## Records provided
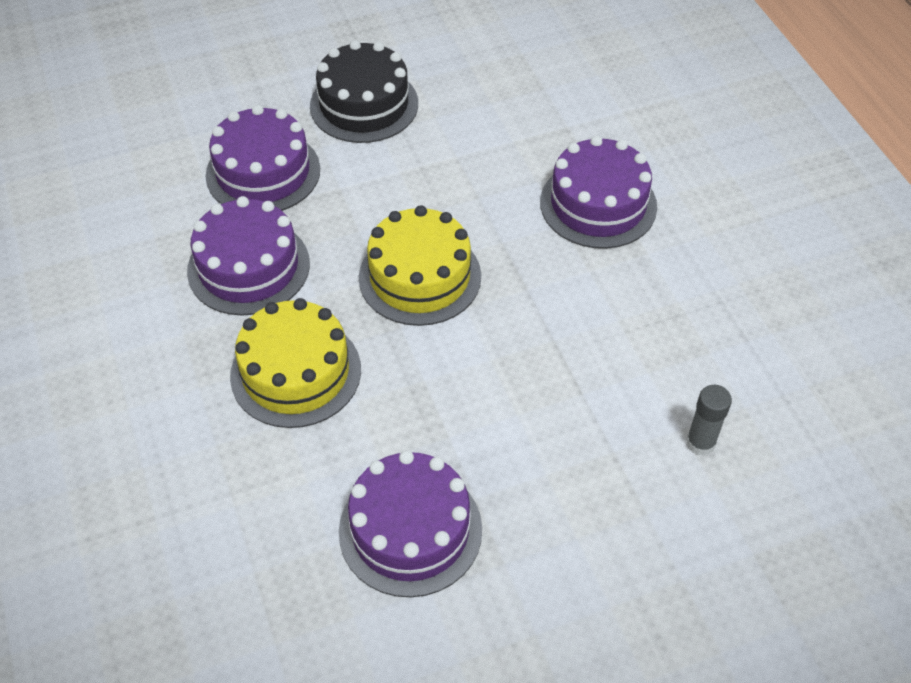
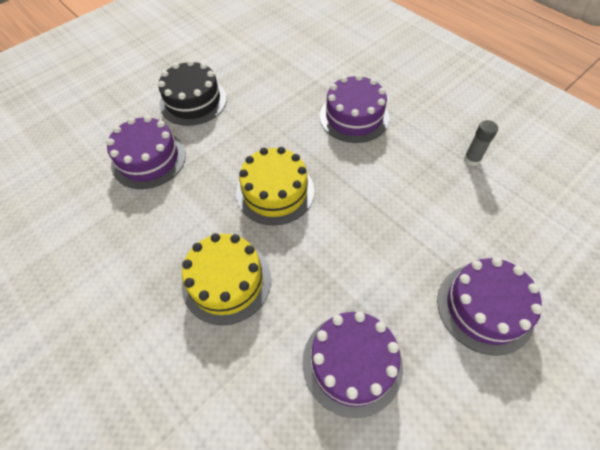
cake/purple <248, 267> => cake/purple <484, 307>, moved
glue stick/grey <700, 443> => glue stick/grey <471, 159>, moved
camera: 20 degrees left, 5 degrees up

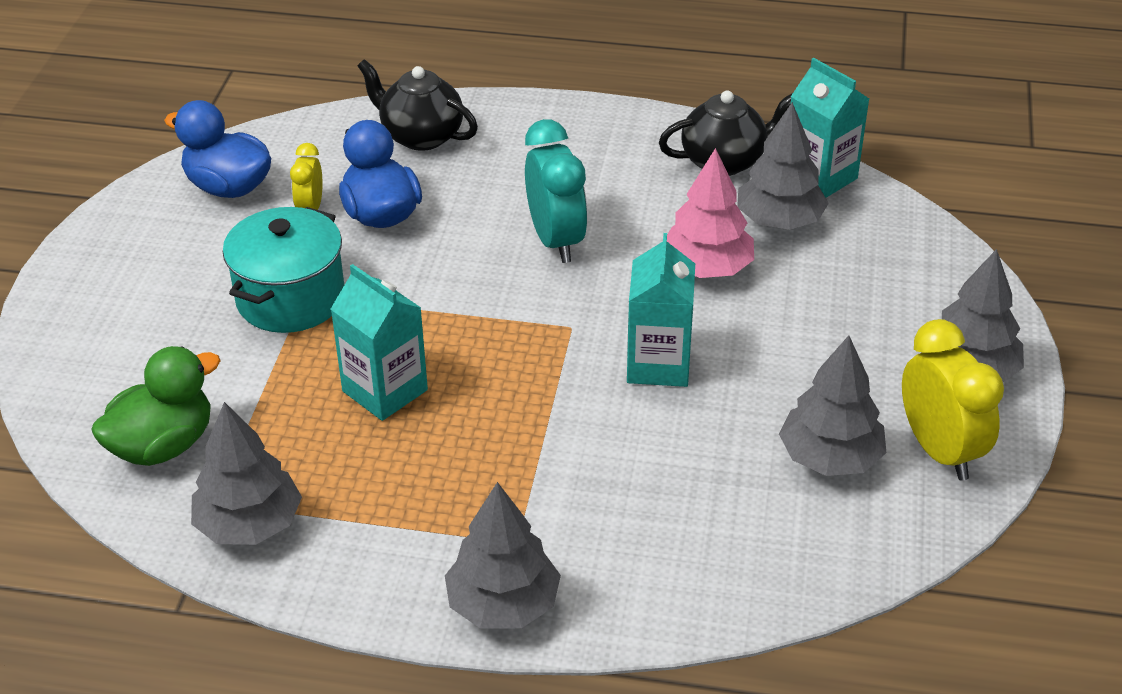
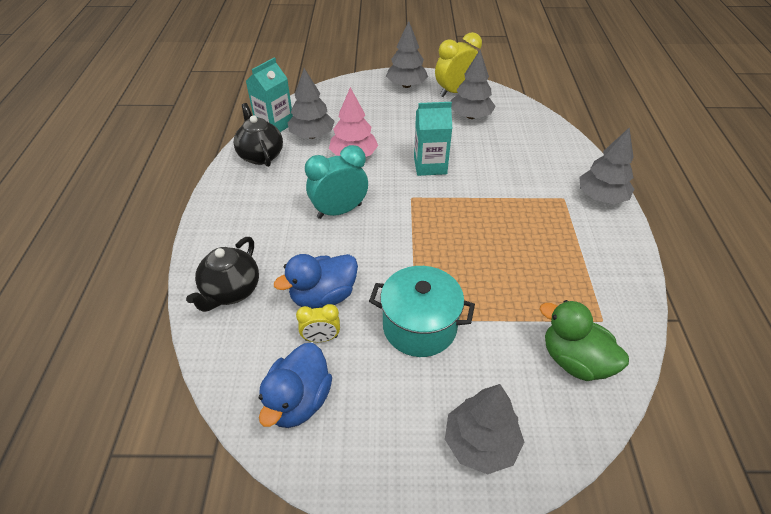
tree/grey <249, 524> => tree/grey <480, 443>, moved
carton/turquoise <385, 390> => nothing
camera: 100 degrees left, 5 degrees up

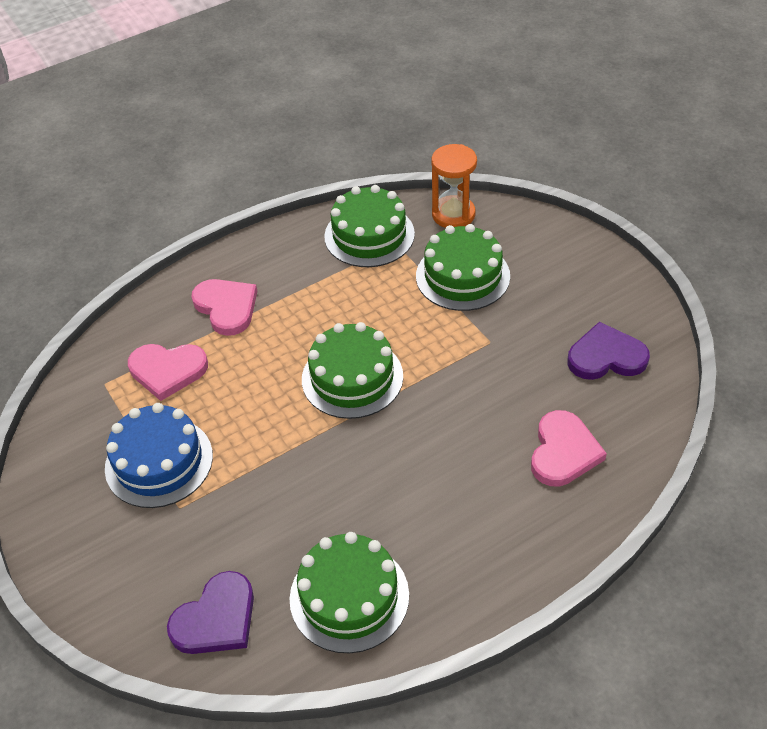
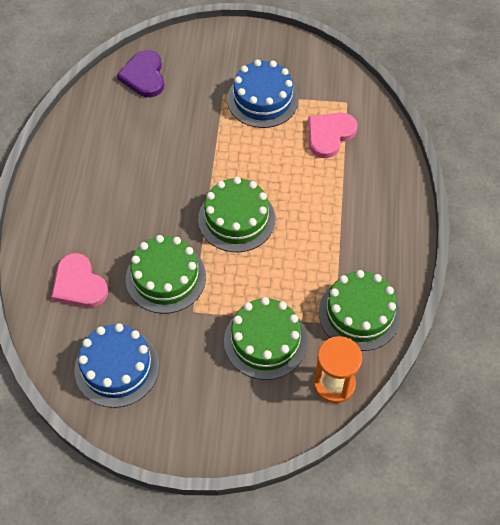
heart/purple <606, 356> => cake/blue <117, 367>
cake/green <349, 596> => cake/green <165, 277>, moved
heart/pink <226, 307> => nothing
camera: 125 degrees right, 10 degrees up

---

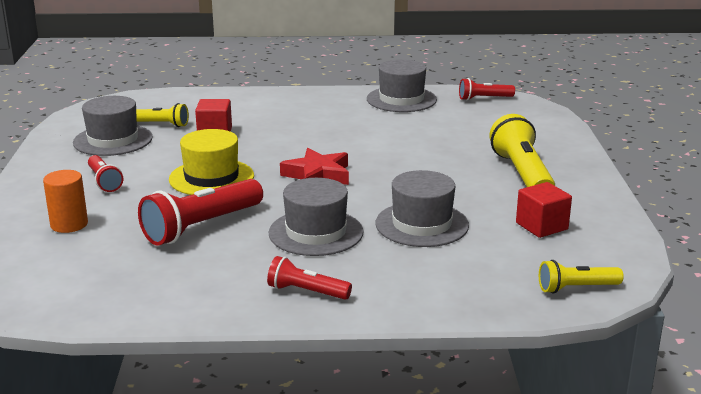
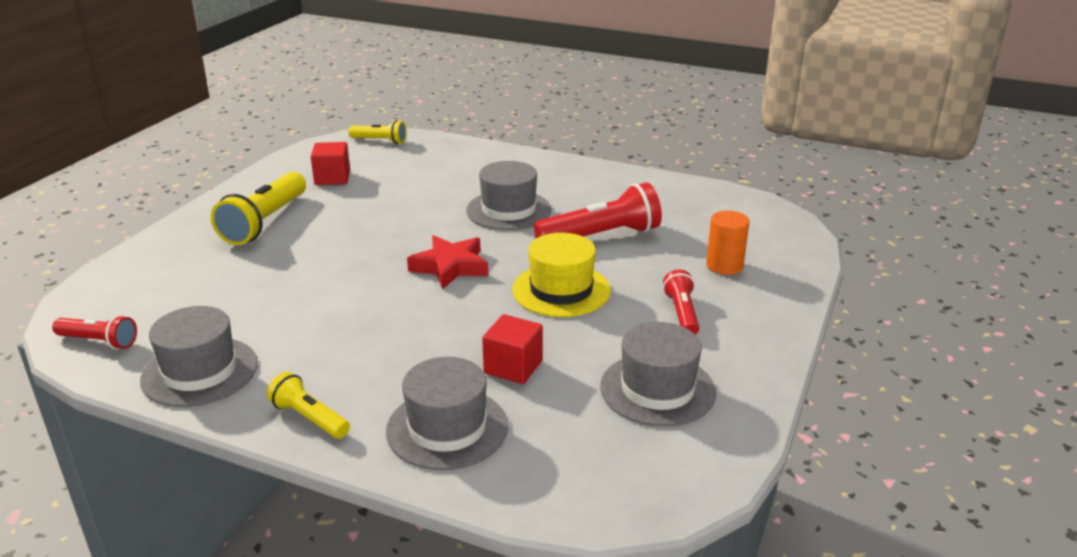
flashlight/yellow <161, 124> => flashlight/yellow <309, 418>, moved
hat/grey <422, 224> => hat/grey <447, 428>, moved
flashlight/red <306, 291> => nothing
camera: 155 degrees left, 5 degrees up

## What is required
Above are some records; copy exactly the lines from the one with "cake/purple <248, 267>" through the one with "glue stick/grey <700, 443>", both included, and no others.

## Answer space
cake/purple <248, 267> => cake/purple <484, 307>, moved
glue stick/grey <700, 443> => glue stick/grey <471, 159>, moved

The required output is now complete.